> [DATA RECORDS]
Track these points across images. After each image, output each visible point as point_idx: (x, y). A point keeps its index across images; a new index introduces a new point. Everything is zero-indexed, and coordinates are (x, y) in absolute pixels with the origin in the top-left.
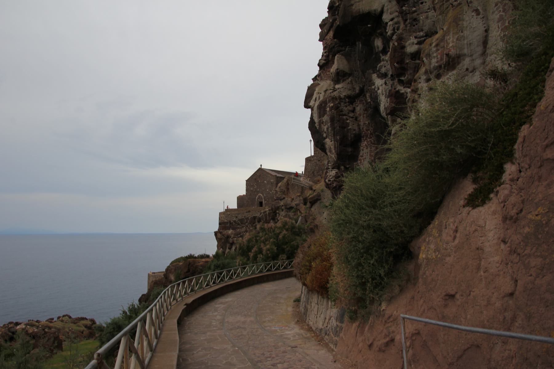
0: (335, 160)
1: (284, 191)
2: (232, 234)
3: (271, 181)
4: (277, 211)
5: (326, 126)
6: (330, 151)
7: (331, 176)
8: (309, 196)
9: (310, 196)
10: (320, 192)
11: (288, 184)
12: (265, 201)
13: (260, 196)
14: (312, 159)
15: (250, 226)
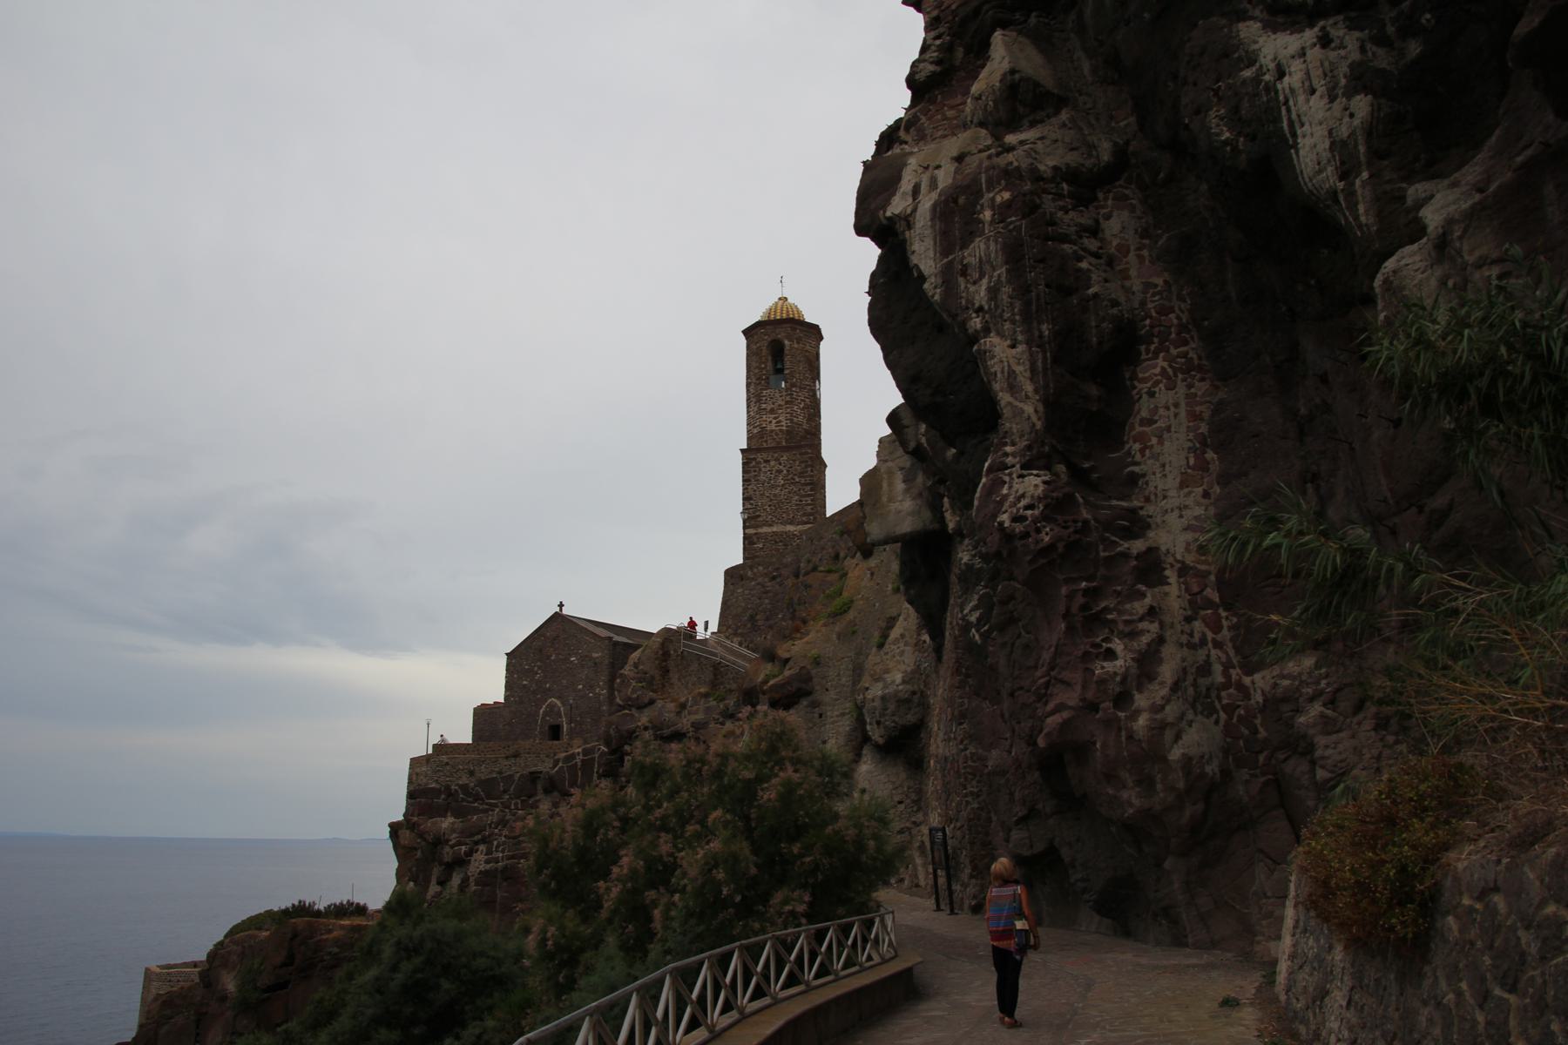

> [TASK TO COMPLETE] Give every line of the items above as a Markdown table with the columns Row and Line, numbering the rows and skipping blank lines. Leave the pictures out.

> [RESULT OF THIS EXERCISE]
| Row | Line |
|---|---|
| 1 | Track these points across images. After each image, output each visible point as point_idx: (x, y). A point keeps its index across images; a new index introduces a new point. Everything is zero-indexed, and coordinates are (x, y) in absolute pixels with the origin in the top-left. |
| 2 | 0: (335, 160) |
| 3 | 1: (284, 191) |
| 4 | 2: (232, 234) |
| 5 | 3: (271, 181) |
| 6 | 4: (277, 211) |
| 7 | 5: (326, 126) |
| 8 | 6: (330, 151) |
| 9 | 7: (331, 176) |
| 10 | 8: (309, 196) |
| 11 | 9: (310, 196) |
| 12 | 10: (320, 192) |
| 13 | 11: (288, 184) |
| 14 | 12: (265, 201) |
| 15 | 13: (260, 196) |
| 16 | 14: (312, 159) |
| 17 | 15: (250, 226) |